*DIRECTIONS FOR THIS TASK*:
Find every line in the records below that contains "rolling", and copy it.

START RECORDS FOR THE EXERCISE

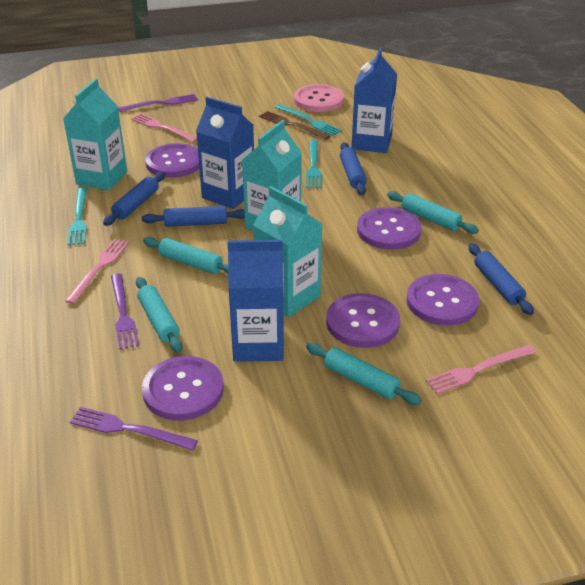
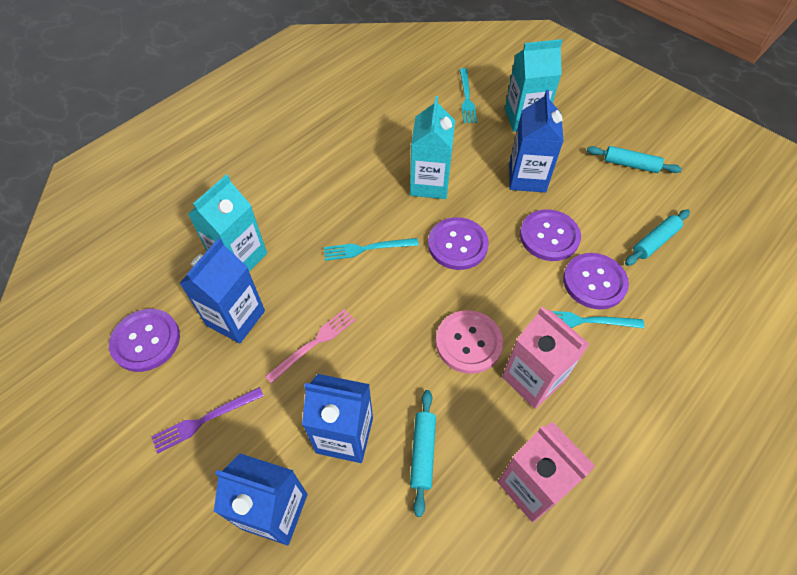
blue carton: 3 -> 4
blue rolling pin: 4 -> 0
brown fork: 1 -> 0
pink carton: 0 -> 2
pink fork: 3 -> 1
purple button: 5 -> 4
purple fork: 3 -> 1
turquoise rolling pin: 4 -> 3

END RECORDS FOR THE EXERCISE

*EXERCISE SOLUTION*:
blue rolling pin: 4 -> 0
turquoise rolling pin: 4 -> 3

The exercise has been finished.